** GIVEN RECORDS **
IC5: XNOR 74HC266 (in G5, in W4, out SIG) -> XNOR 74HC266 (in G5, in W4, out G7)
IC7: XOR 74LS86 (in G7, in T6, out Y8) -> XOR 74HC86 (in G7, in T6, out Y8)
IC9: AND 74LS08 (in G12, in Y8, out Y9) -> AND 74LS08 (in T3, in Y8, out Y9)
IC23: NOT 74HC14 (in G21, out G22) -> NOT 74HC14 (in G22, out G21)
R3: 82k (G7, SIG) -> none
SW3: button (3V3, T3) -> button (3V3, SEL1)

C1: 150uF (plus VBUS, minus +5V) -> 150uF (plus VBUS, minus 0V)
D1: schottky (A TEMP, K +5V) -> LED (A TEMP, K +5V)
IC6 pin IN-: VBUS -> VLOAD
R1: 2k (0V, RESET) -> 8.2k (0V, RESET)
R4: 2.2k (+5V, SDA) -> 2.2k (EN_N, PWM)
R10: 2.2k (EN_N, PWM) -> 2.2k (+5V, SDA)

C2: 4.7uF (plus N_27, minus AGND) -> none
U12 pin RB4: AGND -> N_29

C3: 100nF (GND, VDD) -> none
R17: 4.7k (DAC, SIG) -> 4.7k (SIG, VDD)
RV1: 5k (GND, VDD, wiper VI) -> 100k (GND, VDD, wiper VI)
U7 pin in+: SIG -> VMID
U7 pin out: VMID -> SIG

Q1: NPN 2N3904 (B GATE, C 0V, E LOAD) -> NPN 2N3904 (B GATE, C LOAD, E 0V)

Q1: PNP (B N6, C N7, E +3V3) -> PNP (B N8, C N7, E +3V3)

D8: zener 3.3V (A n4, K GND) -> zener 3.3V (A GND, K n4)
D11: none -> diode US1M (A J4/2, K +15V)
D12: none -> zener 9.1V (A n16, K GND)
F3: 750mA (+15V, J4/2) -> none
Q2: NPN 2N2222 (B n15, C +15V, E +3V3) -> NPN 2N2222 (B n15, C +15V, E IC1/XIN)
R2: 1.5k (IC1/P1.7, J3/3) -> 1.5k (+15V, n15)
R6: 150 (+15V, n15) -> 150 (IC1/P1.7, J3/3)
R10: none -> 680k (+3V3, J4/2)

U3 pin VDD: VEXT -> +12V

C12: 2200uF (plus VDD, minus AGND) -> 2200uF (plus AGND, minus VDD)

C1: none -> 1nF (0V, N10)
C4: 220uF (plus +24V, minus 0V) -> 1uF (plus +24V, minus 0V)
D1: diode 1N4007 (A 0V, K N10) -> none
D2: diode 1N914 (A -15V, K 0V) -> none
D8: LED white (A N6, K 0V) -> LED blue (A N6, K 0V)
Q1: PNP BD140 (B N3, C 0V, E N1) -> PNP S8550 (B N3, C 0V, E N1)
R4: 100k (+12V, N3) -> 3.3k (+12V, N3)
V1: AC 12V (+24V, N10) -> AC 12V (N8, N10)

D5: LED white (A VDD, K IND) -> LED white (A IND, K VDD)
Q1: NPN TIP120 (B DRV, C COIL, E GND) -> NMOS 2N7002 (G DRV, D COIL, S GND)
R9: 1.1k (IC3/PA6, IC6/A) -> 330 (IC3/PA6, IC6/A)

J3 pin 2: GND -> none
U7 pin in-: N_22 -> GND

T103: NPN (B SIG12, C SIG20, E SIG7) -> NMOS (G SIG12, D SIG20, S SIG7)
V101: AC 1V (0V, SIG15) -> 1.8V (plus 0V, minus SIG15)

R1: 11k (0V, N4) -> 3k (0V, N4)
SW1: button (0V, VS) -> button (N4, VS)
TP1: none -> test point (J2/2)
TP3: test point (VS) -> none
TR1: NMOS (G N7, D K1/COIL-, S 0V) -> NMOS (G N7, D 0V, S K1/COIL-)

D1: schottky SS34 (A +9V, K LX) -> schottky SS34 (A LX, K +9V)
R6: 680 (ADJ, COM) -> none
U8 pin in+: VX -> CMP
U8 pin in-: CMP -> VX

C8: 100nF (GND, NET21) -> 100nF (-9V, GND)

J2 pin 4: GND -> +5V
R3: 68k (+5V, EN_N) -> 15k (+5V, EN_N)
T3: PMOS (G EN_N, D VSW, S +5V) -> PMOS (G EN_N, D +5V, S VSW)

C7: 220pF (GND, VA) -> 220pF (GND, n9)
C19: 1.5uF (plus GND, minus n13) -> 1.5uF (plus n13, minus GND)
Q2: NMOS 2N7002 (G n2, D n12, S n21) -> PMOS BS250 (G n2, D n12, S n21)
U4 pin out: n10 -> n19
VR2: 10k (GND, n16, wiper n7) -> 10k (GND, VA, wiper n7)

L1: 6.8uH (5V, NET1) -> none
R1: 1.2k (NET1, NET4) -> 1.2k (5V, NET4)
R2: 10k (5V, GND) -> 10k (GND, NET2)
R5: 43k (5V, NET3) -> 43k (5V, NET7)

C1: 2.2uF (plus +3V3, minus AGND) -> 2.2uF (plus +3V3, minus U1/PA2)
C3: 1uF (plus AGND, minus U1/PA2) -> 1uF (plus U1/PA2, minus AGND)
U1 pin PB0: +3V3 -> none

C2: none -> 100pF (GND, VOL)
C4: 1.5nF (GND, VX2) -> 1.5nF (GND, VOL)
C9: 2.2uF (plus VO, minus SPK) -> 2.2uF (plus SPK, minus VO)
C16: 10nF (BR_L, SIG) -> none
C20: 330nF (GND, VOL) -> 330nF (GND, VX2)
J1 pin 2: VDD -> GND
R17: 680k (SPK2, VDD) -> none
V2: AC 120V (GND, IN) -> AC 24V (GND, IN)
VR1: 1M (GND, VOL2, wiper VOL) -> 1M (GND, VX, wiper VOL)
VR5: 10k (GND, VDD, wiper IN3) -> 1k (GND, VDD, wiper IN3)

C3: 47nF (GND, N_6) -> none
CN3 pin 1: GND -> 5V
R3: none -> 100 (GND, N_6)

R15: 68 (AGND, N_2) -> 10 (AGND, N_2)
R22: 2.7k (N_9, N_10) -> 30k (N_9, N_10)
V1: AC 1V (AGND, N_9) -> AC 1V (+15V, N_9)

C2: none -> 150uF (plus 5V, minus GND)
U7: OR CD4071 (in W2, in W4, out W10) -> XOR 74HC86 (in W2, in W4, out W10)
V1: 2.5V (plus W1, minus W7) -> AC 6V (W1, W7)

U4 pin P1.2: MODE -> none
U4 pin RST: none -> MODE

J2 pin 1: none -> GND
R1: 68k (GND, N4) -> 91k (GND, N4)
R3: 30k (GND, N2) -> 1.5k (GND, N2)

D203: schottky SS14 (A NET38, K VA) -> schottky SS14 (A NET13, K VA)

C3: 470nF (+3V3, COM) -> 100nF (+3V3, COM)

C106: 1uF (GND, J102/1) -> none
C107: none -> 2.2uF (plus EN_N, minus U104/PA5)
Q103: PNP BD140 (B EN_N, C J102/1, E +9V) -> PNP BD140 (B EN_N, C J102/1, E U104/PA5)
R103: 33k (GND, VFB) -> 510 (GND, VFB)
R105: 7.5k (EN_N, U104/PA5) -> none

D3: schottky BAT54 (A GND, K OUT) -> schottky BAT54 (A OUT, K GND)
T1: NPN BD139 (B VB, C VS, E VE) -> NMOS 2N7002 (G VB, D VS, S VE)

** ABOUT THIS TASK **
Reproduce all the data exactly. Include every line.

** TASK OUTPUT **
IC5: XNOR 74HC266 (in G5, in W4, out SIG) -> XNOR 74HC266 (in G5, in W4, out G7)
IC7: XOR 74LS86 (in G7, in T6, out Y8) -> XOR 74HC86 (in G7, in T6, out Y8)
IC9: AND 74LS08 (in G12, in Y8, out Y9) -> AND 74LS08 (in T3, in Y8, out Y9)
IC23: NOT 74HC14 (in G21, out G22) -> NOT 74HC14 (in G22, out G21)
R3: 82k (G7, SIG) -> none
SW3: button (3V3, T3) -> button (3V3, SEL1)

C1: 150uF (plus VBUS, minus +5V) -> 150uF (plus VBUS, minus 0V)
D1: schottky (A TEMP, K +5V) -> LED (A TEMP, K +5V)
IC6 pin IN-: VBUS -> VLOAD
R1: 2k (0V, RESET) -> 8.2k (0V, RESET)
R4: 2.2k (+5V, SDA) -> 2.2k (EN_N, PWM)
R10: 2.2k (EN_N, PWM) -> 2.2k (+5V, SDA)

C2: 4.7uF (plus N_27, minus AGND) -> none
U12 pin RB4: AGND -> N_29

C3: 100nF (GND, VDD) -> none
R17: 4.7k (DAC, SIG) -> 4.7k (SIG, VDD)
RV1: 5k (GND, VDD, wiper VI) -> 100k (GND, VDD, wiper VI)
U7 pin in+: SIG -> VMID
U7 pin out: VMID -> SIG

Q1: NPN 2N3904 (B GATE, C 0V, E LOAD) -> NPN 2N3904 (B GATE, C LOAD, E 0V)

Q1: PNP (B N6, C N7, E +3V3) -> PNP (B N8, C N7, E +3V3)

D8: zener 3.3V (A n4, K GND) -> zener 3.3V (A GND, K n4)
D11: none -> diode US1M (A J4/2, K +15V)
D12: none -> zener 9.1V (A n16, K GND)
F3: 750mA (+15V, J4/2) -> none
Q2: NPN 2N2222 (B n15, C +15V, E +3V3) -> NPN 2N2222 (B n15, C +15V, E IC1/XIN)
R2: 1.5k (IC1/P1.7, J3/3) -> 1.5k (+15V, n15)
R6: 150 (+15V, n15) -> 150 (IC1/P1.7, J3/3)
R10: none -> 680k (+3V3, J4/2)

U3 pin VDD: VEXT -> +12V

C12: 2200uF (plus VDD, minus AGND) -> 2200uF (plus AGND, minus VDD)

C1: none -> 1nF (0V, N10)
C4: 220uF (plus +24V, minus 0V) -> 1uF (plus +24V, minus 0V)
D1: diode 1N4007 (A 0V, K N10) -> none
D2: diode 1N914 (A -15V, K 0V) -> none
D8: LED white (A N6, K 0V) -> LED blue (A N6, K 0V)
Q1: PNP BD140 (B N3, C 0V, E N1) -> PNP S8550 (B N3, C 0V, E N1)
R4: 100k (+12V, N3) -> 3.3k (+12V, N3)
V1: AC 12V (+24V, N10) -> AC 12V (N8, N10)

D5: LED white (A VDD, K IND) -> LED white (A IND, K VDD)
Q1: NPN TIP120 (B DRV, C COIL, E GND) -> NMOS 2N7002 (G DRV, D COIL, S GND)
R9: 1.1k (IC3/PA6, IC6/A) -> 330 (IC3/PA6, IC6/A)

J3 pin 2: GND -> none
U7 pin in-: N_22 -> GND

T103: NPN (B SIG12, C SIG20, E SIG7) -> NMOS (G SIG12, D SIG20, S SIG7)
V101: AC 1V (0V, SIG15) -> 1.8V (plus 0V, minus SIG15)

R1: 11k (0V, N4) -> 3k (0V, N4)
SW1: button (0V, VS) -> button (N4, VS)
TP1: none -> test point (J2/2)
TP3: test point (VS) -> none
TR1: NMOS (G N7, D K1/COIL-, S 0V) -> NMOS (G N7, D 0V, S K1/COIL-)

D1: schottky SS34 (A +9V, K LX) -> schottky SS34 (A LX, K +9V)
R6: 680 (ADJ, COM) -> none
U8 pin in+: VX -> CMP
U8 pin in-: CMP -> VX

C8: 100nF (GND, NET21) -> 100nF (-9V, GND)

J2 pin 4: GND -> +5V
R3: 68k (+5V, EN_N) -> 15k (+5V, EN_N)
T3: PMOS (G EN_N, D VSW, S +5V) -> PMOS (G EN_N, D +5V, S VSW)

C7: 220pF (GND, VA) -> 220pF (GND, n9)
C19: 1.5uF (plus GND, minus n13) -> 1.5uF (plus n13, minus GND)
Q2: NMOS 2N7002 (G n2, D n12, S n21) -> PMOS BS250 (G n2, D n12, S n21)
U4 pin out: n10 -> n19
VR2: 10k (GND, n16, wiper n7) -> 10k (GND, VA, wiper n7)

L1: 6.8uH (5V, NET1) -> none
R1: 1.2k (NET1, NET4) -> 1.2k (5V, NET4)
R2: 10k (5V, GND) -> 10k (GND, NET2)
R5: 43k (5V, NET3) -> 43k (5V, NET7)

C1: 2.2uF (plus +3V3, minus AGND) -> 2.2uF (plus +3V3, minus U1/PA2)
C3: 1uF (plus AGND, minus U1/PA2) -> 1uF (plus U1/PA2, minus AGND)
U1 pin PB0: +3V3 -> none

C2: none -> 100pF (GND, VOL)
C4: 1.5nF (GND, VX2) -> 1.5nF (GND, VOL)
C9: 2.2uF (plus VO, minus SPK) -> 2.2uF (plus SPK, minus VO)
C16: 10nF (BR_L, SIG) -> none
C20: 330nF (GND, VOL) -> 330nF (GND, VX2)
J1 pin 2: VDD -> GND
R17: 680k (SPK2, VDD) -> none
V2: AC 120V (GND, IN) -> AC 24V (GND, IN)
VR1: 1M (GND, VOL2, wiper VOL) -> 1M (GND, VX, wiper VOL)
VR5: 10k (GND, VDD, wiper IN3) -> 1k (GND, VDD, wiper IN3)

C3: 47nF (GND, N_6) -> none
CN3 pin 1: GND -> 5V
R3: none -> 100 (GND, N_6)

R15: 68 (AGND, N_2) -> 10 (AGND, N_2)
R22: 2.7k (N_9, N_10) -> 30k (N_9, N_10)
V1: AC 1V (AGND, N_9) -> AC 1V (+15V, N_9)

C2: none -> 150uF (plus 5V, minus GND)
U7: OR CD4071 (in W2, in W4, out W10) -> XOR 74HC86 (in W2, in W4, out W10)
V1: 2.5V (plus W1, minus W7) -> AC 6V (W1, W7)

U4 pin P1.2: MODE -> none
U4 pin RST: none -> MODE

J2 pin 1: none -> GND
R1: 68k (GND, N4) -> 91k (GND, N4)
R3: 30k (GND, N2) -> 1.5k (GND, N2)

D203: schottky SS14 (A NET38, K VA) -> schottky SS14 (A NET13, K VA)

C3: 470nF (+3V3, COM) -> 100nF (+3V3, COM)

C106: 1uF (GND, J102/1) -> none
C107: none -> 2.2uF (plus EN_N, minus U104/PA5)
Q103: PNP BD140 (B EN_N, C J102/1, E +9V) -> PNP BD140 (B EN_N, C J102/1, E U104/PA5)
R103: 33k (GND, VFB) -> 510 (GND, VFB)
R105: 7.5k (EN_N, U104/PA5) -> none

D3: schottky BAT54 (A GND, K OUT) -> schottky BAT54 (A OUT, K GND)
T1: NPN BD139 (B VB, C VS, E VE) -> NMOS 2N7002 (G VB, D VS, S VE)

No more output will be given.